Information given.
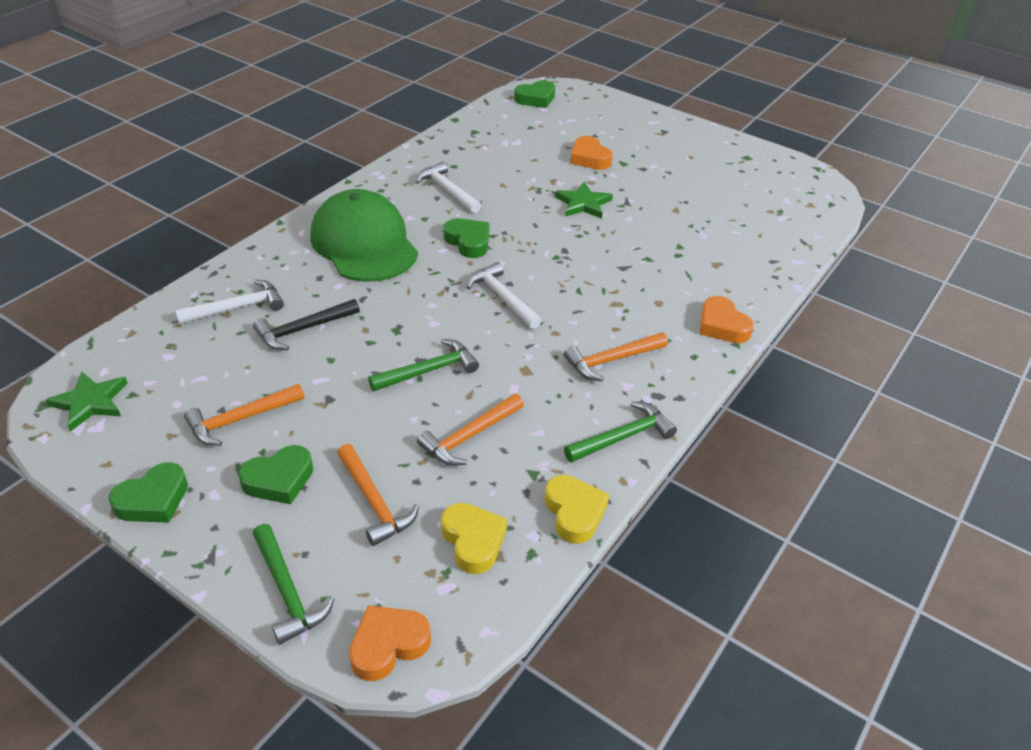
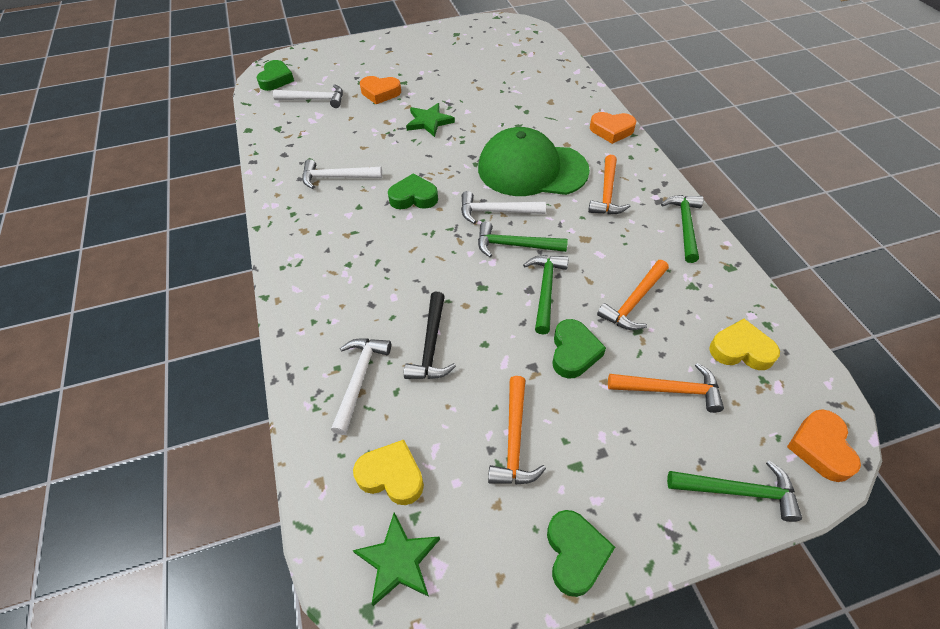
camera: 50 degrees left, 10 degrees up
green heart [238,445,313,504] -> green heart moved to [552,319,606,379]
green cap [310,189,418,282] -> green cap moved to [478,127,590,196]
orange hammer [417,394,524,466] -> orange hammer turned 45 degrees clockwise [597,260,669,330]
yellow heart [545,475,609,544] -> yellow heart moved to [353,440,424,505]
none -> white hammer [273,84,343,108]
none -> green hammer [478,222,568,257]

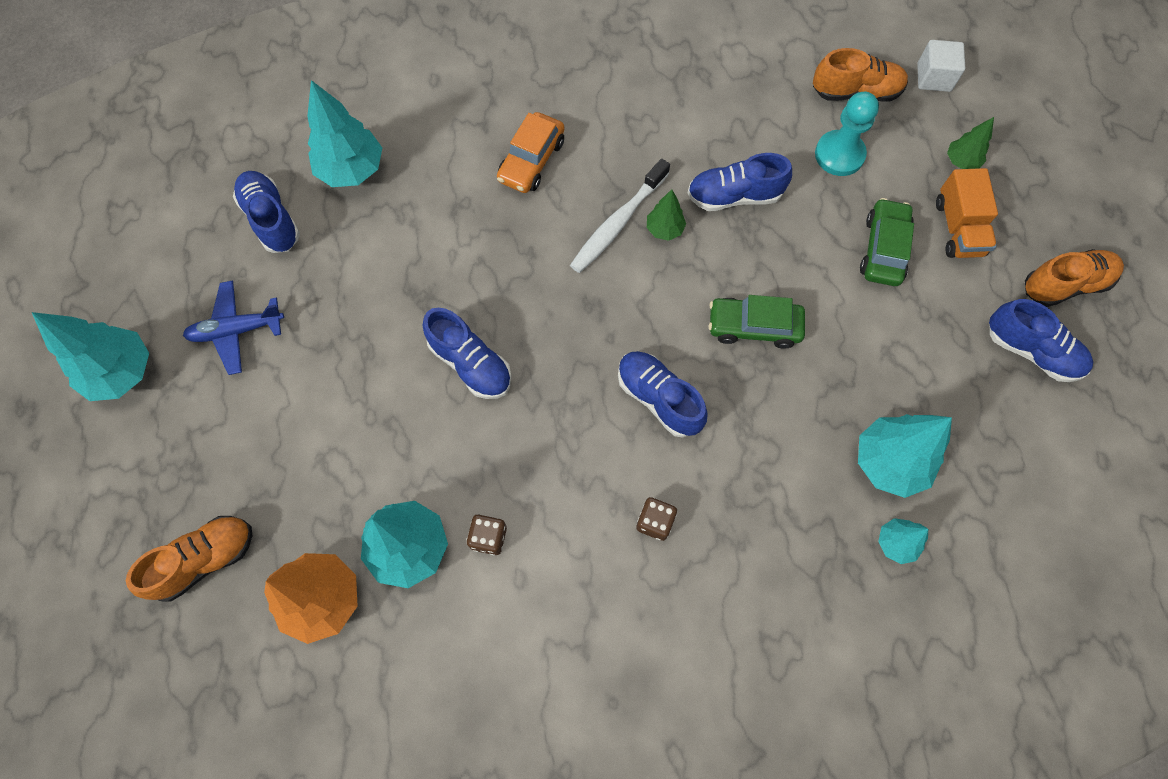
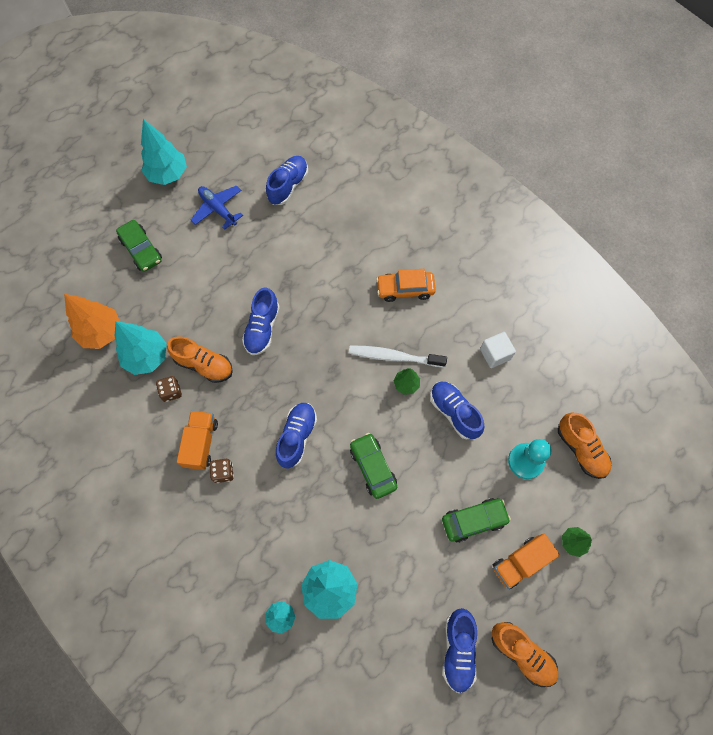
camera: 60 degrees right, 0 degrees up
orange shoe [126,516,252,602] -> orange shoe moved to [167,336,233,383]
turquoise tree [307,80,382,187] -> none
white cube [917,40,965,92] -> white cube moved to [480,332,516,368]
none -> green car [116,220,162,272]
none -> orange truck [177,411,218,470]

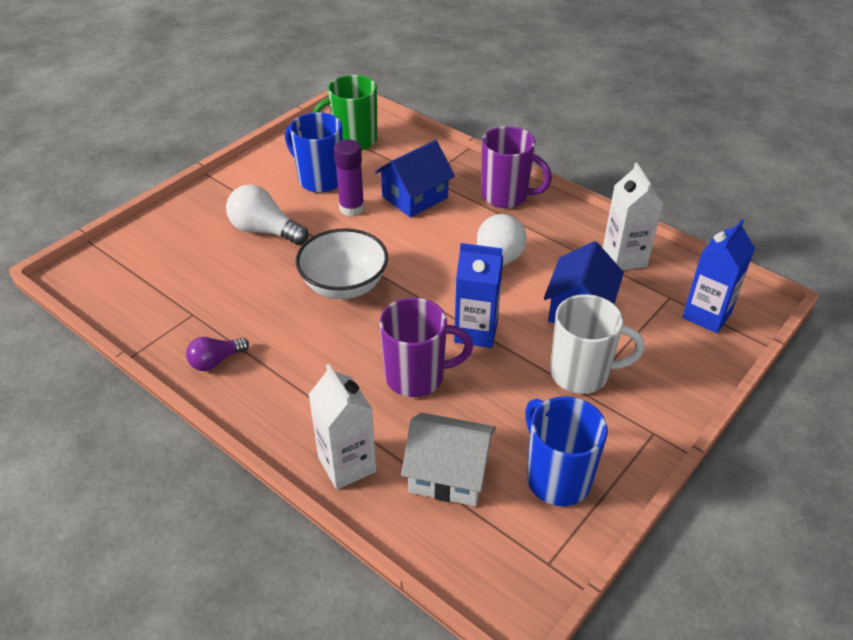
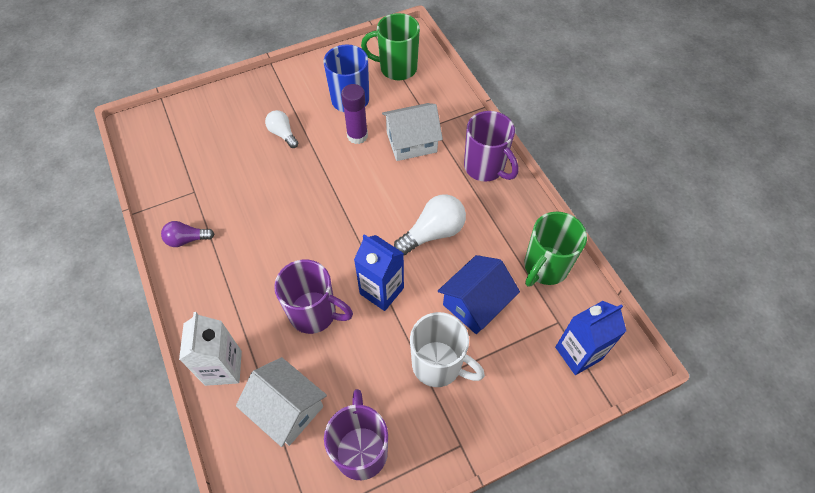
camera: 25 degrees right, 15 degrees up
white light bulb [226,184,309,245] -> white light bulb [265,110,298,148], size x0.61
white bowl [296,228,388,299] -> none
blue house [375,140,455,217] -> white house [382,103,443,161]
blue mug [525,396,608,506] -> purple mug [324,389,388,480]
white carton [603,163,663,270] -> green mug [524,212,587,286]

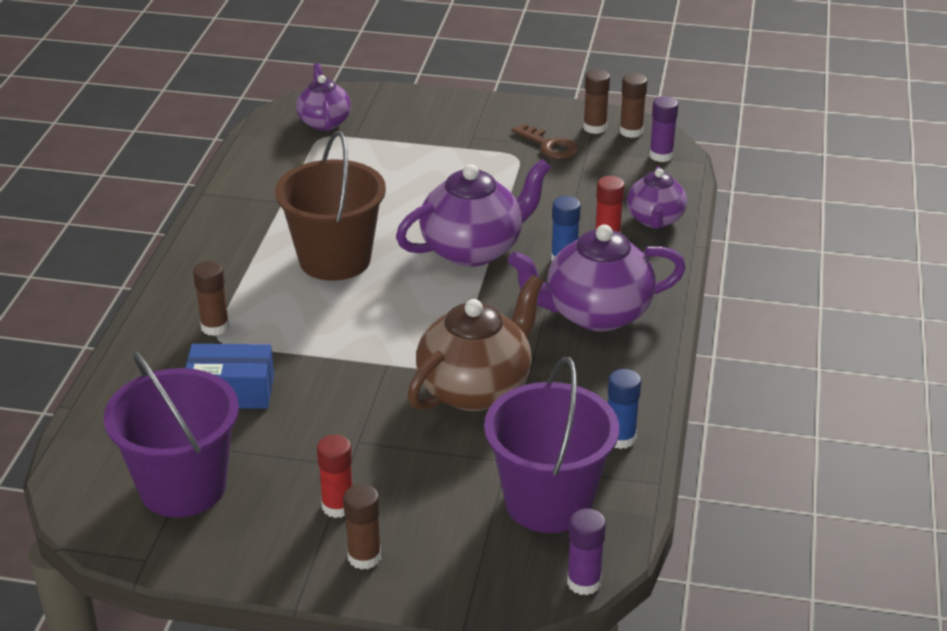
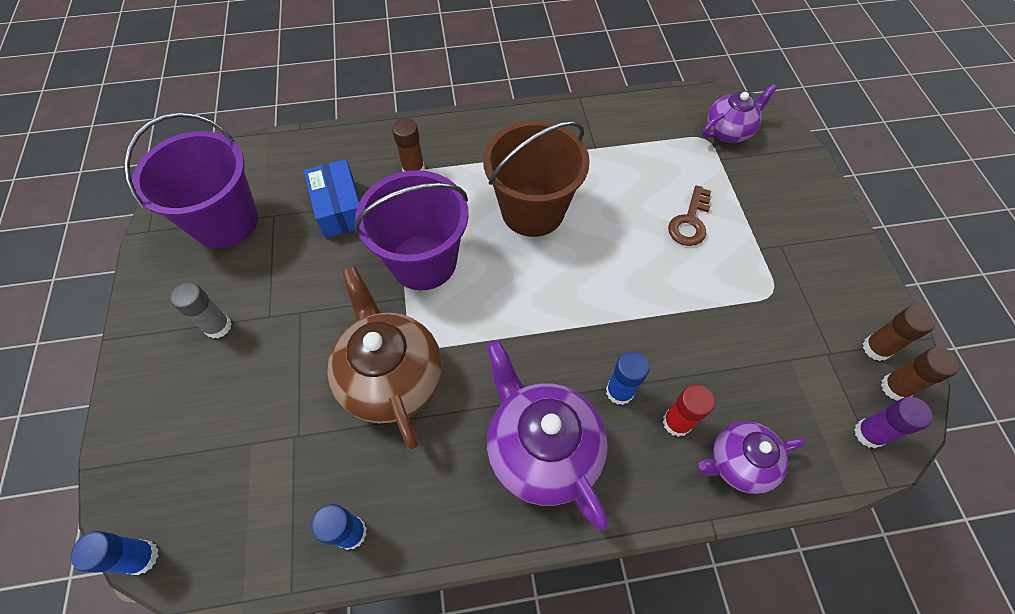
camera: 70 degrees right, 25 degrees up
red glue stick [317,435,352,518] -> grey glue stick [170,282,232,338]
brown glue stick [343,484,381,570] -> none
purple teapot [396,159,551,267] -> none
brown teapot [407,275,544,411] -> brown teapot turned 135 degrees counterclockwise [327,266,442,449]
purple bucket [484,357,619,533] -> purple bucket moved to [354,170,469,290]
brown key [512,123,578,159] -> brown key moved to [668,185,711,246]
purple glue stick [567,509,606,595] -> blue glue stick [71,531,158,575]

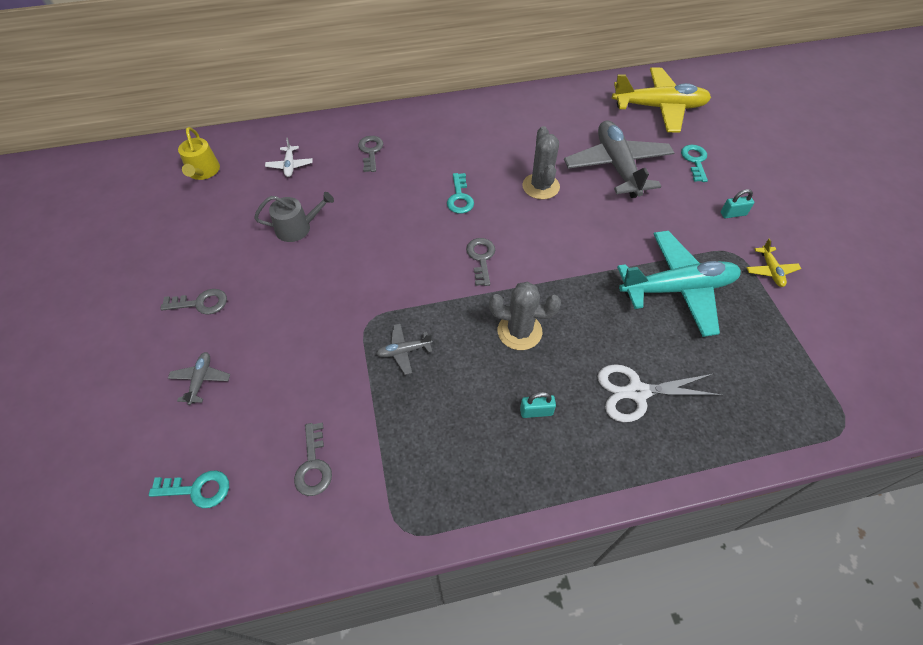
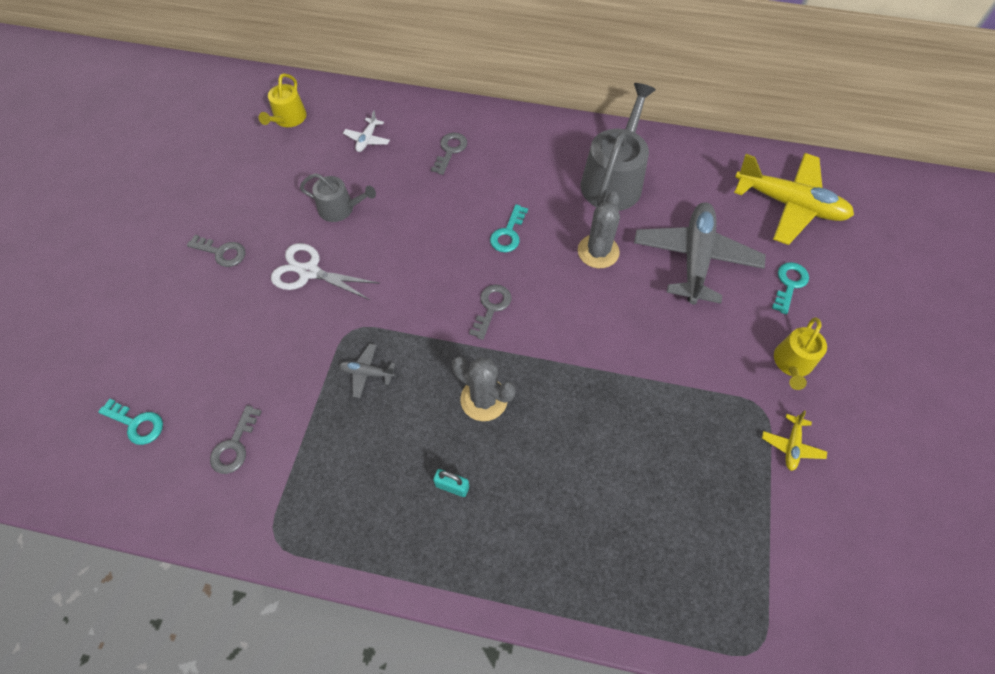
camera: 25 degrees right, 5 degrees up
grey plane [168,352,230,405] -> none
white scissors [597,364,722,422] -> white scissors moved to [271,243,380,300]
turquoise plane [617,231,741,337] -> none
turquoise padlock [721,189,754,218] -> yellow watering can [774,317,827,390]
none -> grey watering can [581,83,656,211]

Problem to solve. Using the data above, reproduce exactly the lines between those holding "camera: 60 degrees right, 0 degrees up" and "none -> orange truck [177,411,218,470]", inclusive, and no others.

Output of the task.
camera: 60 degrees right, 0 degrees up
orange shoe [126,516,252,602] -> orange shoe moved to [167,336,233,383]
turquoise tree [307,80,382,187] -> none
white cube [917,40,965,92] -> white cube moved to [480,332,516,368]
none -> green car [116,220,162,272]
none -> orange truck [177,411,218,470]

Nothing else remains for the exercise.